ASSIGNED TASK>
Write out each line of the entries exactly, starting at the first and finishing with the line that contains "IC11 pin INH: AGND -> none".

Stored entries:
**********

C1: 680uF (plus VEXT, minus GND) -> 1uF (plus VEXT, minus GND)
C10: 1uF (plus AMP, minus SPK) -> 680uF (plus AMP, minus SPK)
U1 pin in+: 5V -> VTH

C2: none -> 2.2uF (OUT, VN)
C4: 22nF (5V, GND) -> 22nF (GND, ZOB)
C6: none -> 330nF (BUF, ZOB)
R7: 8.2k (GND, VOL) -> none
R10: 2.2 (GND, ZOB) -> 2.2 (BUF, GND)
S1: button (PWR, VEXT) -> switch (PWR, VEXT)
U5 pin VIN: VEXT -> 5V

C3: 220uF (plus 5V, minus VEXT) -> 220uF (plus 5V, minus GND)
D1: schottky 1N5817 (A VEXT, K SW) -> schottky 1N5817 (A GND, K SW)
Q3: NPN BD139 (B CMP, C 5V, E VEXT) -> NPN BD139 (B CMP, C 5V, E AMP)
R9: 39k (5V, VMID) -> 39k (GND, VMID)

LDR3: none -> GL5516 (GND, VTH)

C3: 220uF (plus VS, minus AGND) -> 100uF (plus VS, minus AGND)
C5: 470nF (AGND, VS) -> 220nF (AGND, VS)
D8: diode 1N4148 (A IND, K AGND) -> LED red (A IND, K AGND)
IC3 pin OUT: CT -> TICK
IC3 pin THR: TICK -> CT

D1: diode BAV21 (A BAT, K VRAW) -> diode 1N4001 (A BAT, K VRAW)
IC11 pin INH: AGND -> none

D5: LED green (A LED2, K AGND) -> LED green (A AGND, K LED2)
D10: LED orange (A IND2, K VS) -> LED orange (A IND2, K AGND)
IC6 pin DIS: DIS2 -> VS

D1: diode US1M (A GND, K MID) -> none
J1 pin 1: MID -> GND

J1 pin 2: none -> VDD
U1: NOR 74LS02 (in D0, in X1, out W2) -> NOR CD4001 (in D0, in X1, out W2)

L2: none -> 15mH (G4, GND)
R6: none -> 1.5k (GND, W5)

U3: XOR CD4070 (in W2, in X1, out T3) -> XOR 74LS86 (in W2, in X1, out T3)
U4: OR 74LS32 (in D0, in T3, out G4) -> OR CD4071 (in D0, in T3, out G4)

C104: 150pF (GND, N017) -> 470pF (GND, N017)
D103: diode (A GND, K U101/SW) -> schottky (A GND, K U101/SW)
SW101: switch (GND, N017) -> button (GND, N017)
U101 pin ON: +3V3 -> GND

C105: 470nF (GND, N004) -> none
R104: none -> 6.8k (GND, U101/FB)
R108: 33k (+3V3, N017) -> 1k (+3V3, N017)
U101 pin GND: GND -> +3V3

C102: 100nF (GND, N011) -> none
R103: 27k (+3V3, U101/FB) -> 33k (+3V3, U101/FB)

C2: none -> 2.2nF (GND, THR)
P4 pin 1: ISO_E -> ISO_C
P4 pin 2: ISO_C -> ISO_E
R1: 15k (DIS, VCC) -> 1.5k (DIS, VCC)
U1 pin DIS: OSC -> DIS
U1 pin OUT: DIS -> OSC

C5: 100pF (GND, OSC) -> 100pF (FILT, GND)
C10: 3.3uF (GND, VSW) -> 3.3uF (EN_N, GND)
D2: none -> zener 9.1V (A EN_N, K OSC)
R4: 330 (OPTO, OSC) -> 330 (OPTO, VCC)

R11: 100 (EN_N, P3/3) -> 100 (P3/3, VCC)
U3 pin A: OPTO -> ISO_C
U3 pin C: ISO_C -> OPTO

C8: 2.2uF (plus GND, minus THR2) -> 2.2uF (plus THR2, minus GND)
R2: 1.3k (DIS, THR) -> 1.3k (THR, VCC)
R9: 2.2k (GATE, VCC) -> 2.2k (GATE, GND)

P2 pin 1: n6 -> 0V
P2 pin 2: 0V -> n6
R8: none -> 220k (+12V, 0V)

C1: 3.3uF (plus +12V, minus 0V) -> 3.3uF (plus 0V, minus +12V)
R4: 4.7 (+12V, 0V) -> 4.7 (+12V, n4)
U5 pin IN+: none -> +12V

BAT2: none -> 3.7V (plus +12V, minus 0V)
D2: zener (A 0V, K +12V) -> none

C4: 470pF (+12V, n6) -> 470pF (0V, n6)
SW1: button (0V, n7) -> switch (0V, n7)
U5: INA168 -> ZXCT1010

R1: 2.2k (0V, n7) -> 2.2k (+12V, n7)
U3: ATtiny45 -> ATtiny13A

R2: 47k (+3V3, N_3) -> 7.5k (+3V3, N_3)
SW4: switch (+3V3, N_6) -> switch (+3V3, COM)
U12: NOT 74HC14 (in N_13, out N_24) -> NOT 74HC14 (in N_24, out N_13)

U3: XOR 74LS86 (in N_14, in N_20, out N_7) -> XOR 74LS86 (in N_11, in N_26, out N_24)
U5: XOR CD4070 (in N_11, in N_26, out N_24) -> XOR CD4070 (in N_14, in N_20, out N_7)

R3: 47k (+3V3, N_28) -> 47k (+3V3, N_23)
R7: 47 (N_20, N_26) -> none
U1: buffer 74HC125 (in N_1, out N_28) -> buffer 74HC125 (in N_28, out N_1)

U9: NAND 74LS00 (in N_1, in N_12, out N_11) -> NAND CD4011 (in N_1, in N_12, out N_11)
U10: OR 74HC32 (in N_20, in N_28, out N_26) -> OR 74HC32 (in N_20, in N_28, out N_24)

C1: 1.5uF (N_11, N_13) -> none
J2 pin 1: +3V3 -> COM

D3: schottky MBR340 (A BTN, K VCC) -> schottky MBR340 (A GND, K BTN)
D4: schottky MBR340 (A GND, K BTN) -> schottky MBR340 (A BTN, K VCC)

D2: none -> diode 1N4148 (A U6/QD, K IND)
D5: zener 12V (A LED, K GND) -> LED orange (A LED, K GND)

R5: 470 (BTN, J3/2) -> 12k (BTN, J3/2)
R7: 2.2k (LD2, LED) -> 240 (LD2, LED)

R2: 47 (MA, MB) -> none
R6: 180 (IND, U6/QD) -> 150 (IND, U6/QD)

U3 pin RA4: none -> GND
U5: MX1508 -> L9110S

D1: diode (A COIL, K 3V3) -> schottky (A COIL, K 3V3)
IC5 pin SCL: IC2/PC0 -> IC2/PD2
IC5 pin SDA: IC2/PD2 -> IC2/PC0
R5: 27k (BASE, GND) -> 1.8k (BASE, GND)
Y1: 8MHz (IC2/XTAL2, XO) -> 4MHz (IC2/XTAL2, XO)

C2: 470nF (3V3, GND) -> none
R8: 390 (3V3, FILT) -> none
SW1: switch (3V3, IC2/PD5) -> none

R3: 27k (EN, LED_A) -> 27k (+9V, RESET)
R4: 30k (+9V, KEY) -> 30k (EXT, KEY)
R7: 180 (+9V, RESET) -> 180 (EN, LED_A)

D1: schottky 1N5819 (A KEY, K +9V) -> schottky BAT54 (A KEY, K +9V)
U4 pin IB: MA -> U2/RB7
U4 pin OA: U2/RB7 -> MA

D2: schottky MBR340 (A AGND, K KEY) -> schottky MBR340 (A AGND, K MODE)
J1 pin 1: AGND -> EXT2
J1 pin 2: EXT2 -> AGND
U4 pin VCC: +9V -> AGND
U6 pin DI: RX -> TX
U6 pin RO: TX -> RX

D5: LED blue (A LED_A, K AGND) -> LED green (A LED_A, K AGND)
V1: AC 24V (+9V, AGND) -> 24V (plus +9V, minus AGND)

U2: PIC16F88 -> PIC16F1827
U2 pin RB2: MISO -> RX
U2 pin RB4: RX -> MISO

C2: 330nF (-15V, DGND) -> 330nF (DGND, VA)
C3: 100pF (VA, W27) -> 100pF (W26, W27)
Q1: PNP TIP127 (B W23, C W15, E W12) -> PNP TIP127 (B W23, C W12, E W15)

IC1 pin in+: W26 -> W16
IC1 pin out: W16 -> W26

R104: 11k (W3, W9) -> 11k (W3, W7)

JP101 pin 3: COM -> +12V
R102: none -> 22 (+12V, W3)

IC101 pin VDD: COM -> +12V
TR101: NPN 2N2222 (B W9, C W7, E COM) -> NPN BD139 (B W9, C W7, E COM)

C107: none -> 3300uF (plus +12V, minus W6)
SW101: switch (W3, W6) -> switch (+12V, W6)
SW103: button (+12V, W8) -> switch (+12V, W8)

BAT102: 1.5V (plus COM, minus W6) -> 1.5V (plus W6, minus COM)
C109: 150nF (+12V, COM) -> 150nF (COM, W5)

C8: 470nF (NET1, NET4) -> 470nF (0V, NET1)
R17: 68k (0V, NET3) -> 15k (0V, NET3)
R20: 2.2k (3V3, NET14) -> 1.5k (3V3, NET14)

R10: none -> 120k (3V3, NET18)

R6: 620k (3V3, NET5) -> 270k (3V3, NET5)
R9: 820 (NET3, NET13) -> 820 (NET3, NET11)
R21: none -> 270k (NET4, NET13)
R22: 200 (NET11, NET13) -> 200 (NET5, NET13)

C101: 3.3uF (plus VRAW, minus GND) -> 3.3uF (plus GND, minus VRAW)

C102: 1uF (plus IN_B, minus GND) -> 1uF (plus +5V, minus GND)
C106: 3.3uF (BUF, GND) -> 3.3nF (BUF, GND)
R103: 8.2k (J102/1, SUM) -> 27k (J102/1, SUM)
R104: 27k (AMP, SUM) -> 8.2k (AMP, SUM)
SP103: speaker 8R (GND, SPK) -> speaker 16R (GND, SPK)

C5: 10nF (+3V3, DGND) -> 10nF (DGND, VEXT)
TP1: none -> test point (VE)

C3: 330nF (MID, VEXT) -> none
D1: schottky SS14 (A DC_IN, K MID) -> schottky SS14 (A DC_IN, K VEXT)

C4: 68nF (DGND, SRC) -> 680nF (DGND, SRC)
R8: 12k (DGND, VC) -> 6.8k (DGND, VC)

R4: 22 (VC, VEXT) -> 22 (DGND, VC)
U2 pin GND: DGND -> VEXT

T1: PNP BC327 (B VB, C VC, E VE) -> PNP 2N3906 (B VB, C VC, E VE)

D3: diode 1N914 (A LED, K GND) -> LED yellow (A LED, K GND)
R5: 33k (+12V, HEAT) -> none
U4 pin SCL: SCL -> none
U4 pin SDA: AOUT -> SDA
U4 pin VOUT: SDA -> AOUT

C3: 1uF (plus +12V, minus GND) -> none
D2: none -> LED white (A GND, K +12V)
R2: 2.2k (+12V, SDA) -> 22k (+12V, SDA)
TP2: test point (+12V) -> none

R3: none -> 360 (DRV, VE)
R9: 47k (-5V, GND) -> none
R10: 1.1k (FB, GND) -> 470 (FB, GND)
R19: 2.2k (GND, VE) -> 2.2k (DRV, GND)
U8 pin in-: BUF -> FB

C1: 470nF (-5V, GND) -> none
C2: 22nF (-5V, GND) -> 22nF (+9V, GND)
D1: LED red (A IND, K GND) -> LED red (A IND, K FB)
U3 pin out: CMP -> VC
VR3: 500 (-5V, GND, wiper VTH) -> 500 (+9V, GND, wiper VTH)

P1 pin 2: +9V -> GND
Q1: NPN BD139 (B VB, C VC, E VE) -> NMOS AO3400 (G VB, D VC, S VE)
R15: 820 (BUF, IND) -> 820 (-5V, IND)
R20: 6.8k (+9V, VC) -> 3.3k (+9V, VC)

**********

TASK OUTPUT>
C1: 680uF (plus VEXT, minus GND) -> 1uF (plus VEXT, minus GND)
C10: 1uF (plus AMP, minus SPK) -> 680uF (plus AMP, minus SPK)
U1 pin in+: 5V -> VTH

C2: none -> 2.2uF (OUT, VN)
C4: 22nF (5V, GND) -> 22nF (GND, ZOB)
C6: none -> 330nF (BUF, ZOB)
R7: 8.2k (GND, VOL) -> none
R10: 2.2 (GND, ZOB) -> 2.2 (BUF, GND)
S1: button (PWR, VEXT) -> switch (PWR, VEXT)
U5 pin VIN: VEXT -> 5V

C3: 220uF (plus 5V, minus VEXT) -> 220uF (plus 5V, minus GND)
D1: schottky 1N5817 (A VEXT, K SW) -> schottky 1N5817 (A GND, K SW)
Q3: NPN BD139 (B CMP, C 5V, E VEXT) -> NPN BD139 (B CMP, C 5V, E AMP)
R9: 39k (5V, VMID) -> 39k (GND, VMID)

LDR3: none -> GL5516 (GND, VTH)

C3: 220uF (plus VS, minus AGND) -> 100uF (plus VS, minus AGND)
C5: 470nF (AGND, VS) -> 220nF (AGND, VS)
D8: diode 1N4148 (A IND, K AGND) -> LED red (A IND, K AGND)
IC3 pin OUT: CT -> TICK
IC3 pin THR: TICK -> CT

D1: diode BAV21 (A BAT, K VRAW) -> diode 1N4001 (A BAT, K VRAW)
IC11 pin INH: AGND -> none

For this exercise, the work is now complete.